___ SUPPLIED DATA
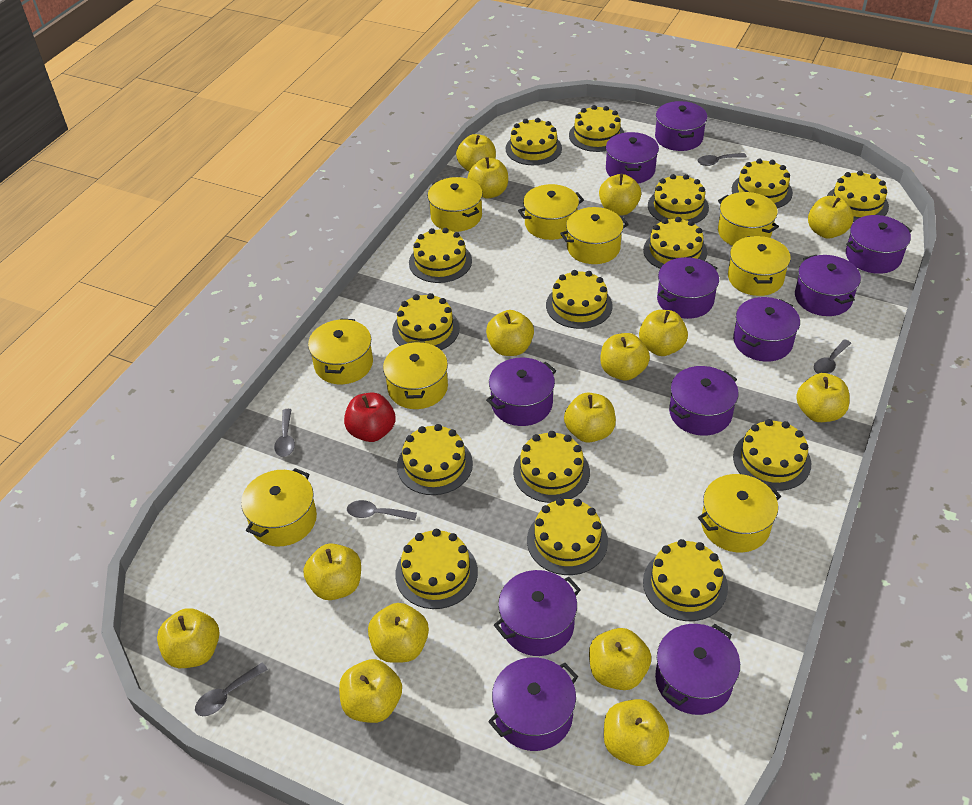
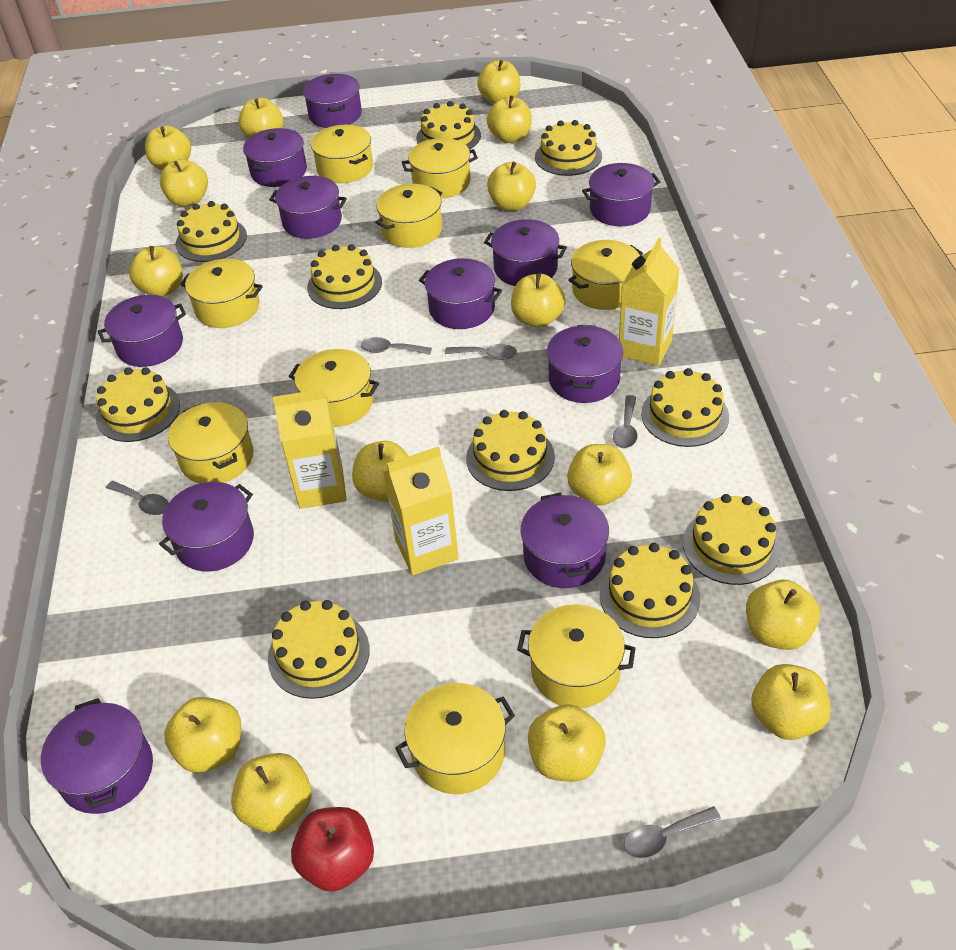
yellow cake: [392,293,460,350] [395,529,478,609] [397,424,473,495] [409,228,472,283] [506,118,562,165] [513,431,590,503] [527,498,608,575] [546,270,613,329] [569,105,624,152] [643,217,707,269] [643,539,728,621] [648,174,709,223] [732,158,793,208] [733,419,811,491] [827,170,889,222] = 15 -> [96,367,180,442] [176,201,247,262] [268,600,370,699] [307,244,382,309] [416,101,481,150] [466,410,555,491] [535,120,602,176] [600,543,700,638] [641,368,729,447] [683,494,781,585] = 10
yellow carton: none = 0 -> [273,389,347,509] [383,446,459,576] [619,238,680,366] = 3

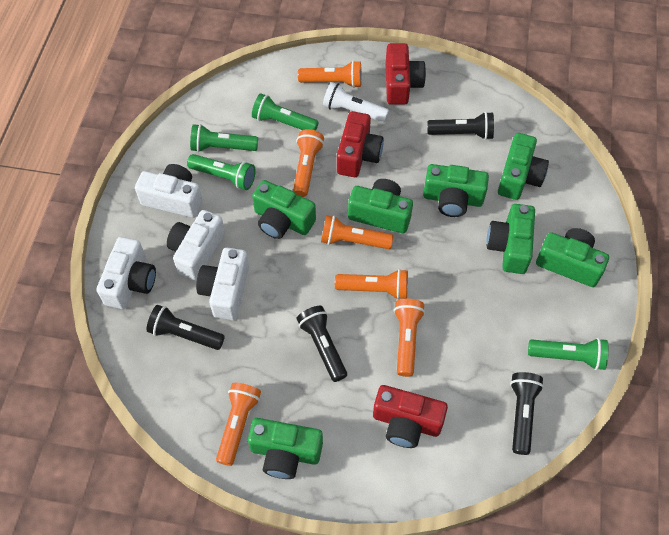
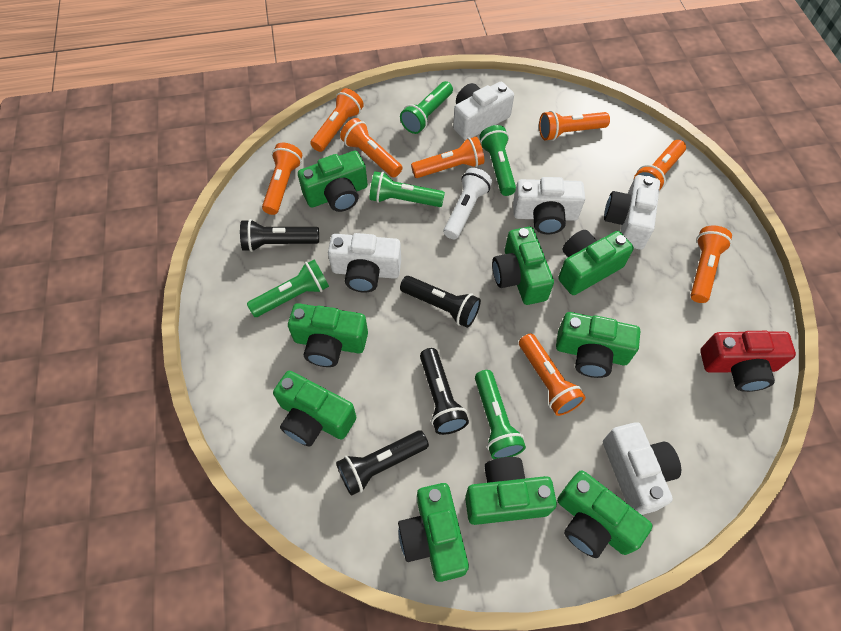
green camera: [248,418,323,479] [252,180,316,239] [348,179,413,233] [423,164,489,217] [487,204,535,274] [498,133,549,200] [536,228,609,287] = 7 -> [273,371,357,447] [288,303,368,367] [298,151,368,212] [398,483,469,582] [465,457,557,525] [492,227,554,305] [556,312,640,378] [557,470,653,558] [558,230,634,295] = 9
green flashlight: [187,154,255,190] [190,124,258,152] [252,93,319,131] [528,338,609,370] = 4 -> [247,260,329,317] [369,171,445,207] [400,81,453,134] [475,370,526,459] [479,125,516,196] = 5
orange flashlight: [216,383,261,466] [293,129,324,197] [298,60,362,88] [321,215,394,249] [335,269,408,300] [394,299,425,377] = 6 -> [262,143,303,215] [310,88,364,152] [340,118,402,177] [411,137,484,178] [519,334,586,416] [539,110,610,141] [634,140,686,191] [690,226,732,303] = 8
red camera: [337,111,384,177] [373,385,448,448] [385,43,426,105] = 3 -> [700,331,796,392] = 1
white camera: [96,237,156,309] [135,164,203,218] [167,210,225,281] [196,248,249,320] = 4 -> [328,233,401,293] [453,82,514,140] [513,177,585,235] [603,422,681,515] [604,175,660,250] = 5

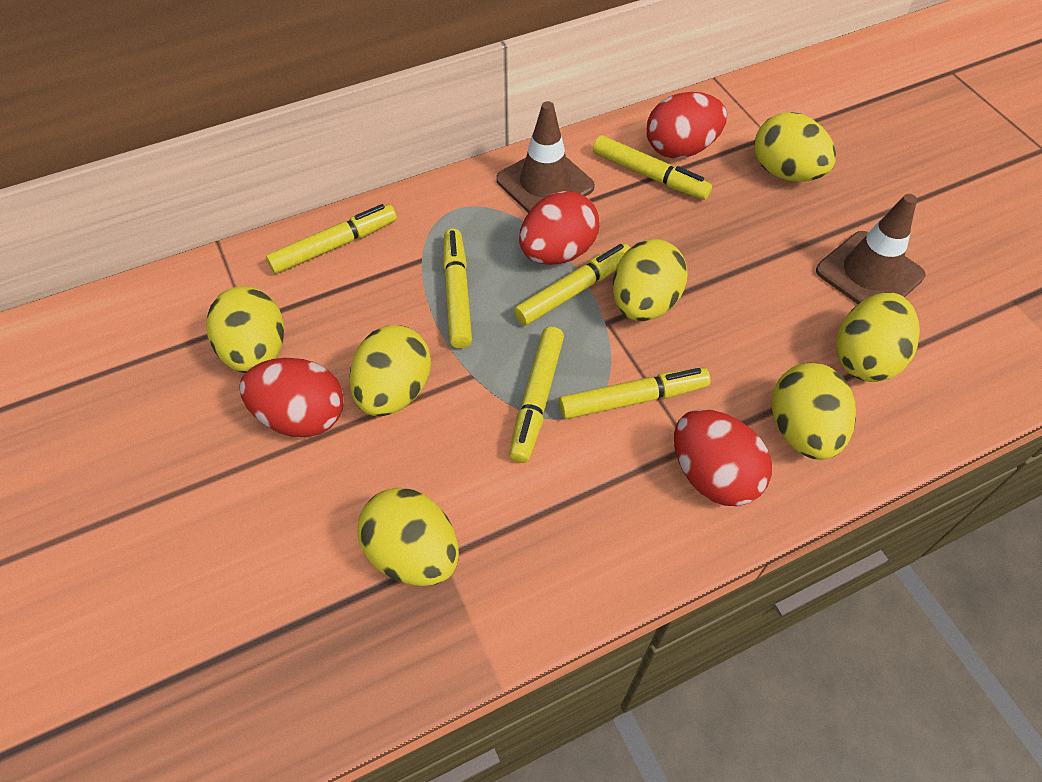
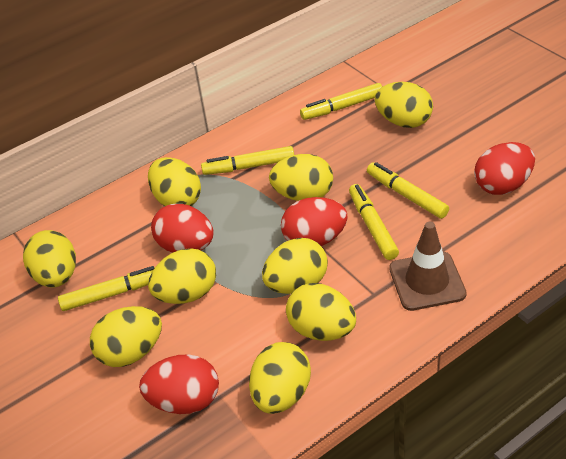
brown traffic cone: [496,101,595,213] [816,194,925,304] = 2 -> [389,222,467,311] = 1
yellow egg: [206,286,284,373] [349,325,431,416] [357,487,459,586] [613,239,688,321] [754,112,836,182] [772,363,856,460] [836,292,920,382] = 7 -> [23,230,76,287] [90,306,162,367] [148,157,201,206] [148,248,216,304] [249,342,311,414] [262,238,328,294] [269,154,333,201] [286,283,356,341] [374,82,433,128] = 9
yellow marker: [266,204,397,274] [443,229,472,348] [509,327,564,463] [514,243,630,326] [559,367,711,419] [593,135,712,200] = 6 -> [58,266,155,311] [201,146,294,175] [300,83,382,120] [349,184,399,260] [367,162,449,219] = 5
______
» **EXERCISE GOAL**
Transcribe exactly the lines that run from the first line of the records above through the line with "green camera: [248,418,323,479]", and include both of those lines; pictures stay out.

» **RESPONSE BOX**
yellow cake: [392,293,460,350] [395,529,478,609] [397,424,473,495] [409,228,472,283] [506,118,562,165] [513,431,590,503] [527,498,608,575] [546,270,613,329] [569,105,624,152] [643,217,707,269] [643,539,728,621] [648,174,709,223] [732,158,793,208] [733,419,811,491] [827,170,889,222] = 15 -> [96,367,180,442] [176,201,247,262] [268,600,370,699] [307,244,382,309] [416,101,481,150] [466,410,555,491] [535,120,602,176] [600,543,700,638] [641,368,729,447] [683,494,781,585] = 10
yellow carton: none = 0 -> [273,389,347,509] [383,446,459,576] [619,238,680,366] = 3

green camera: [248,418,323,479] [252,180,316,239] [348,179,413,233] [423,164,489,217] [487,204,535,274] [498,133,549,200] [536,228,609,287] = 7 -> [273,371,357,447] [288,303,368,367] [298,151,368,212] [398,483,469,582] [465,457,557,525] [492,227,554,305] [556,312,640,378] [557,470,653,558] [558,230,634,295] = 9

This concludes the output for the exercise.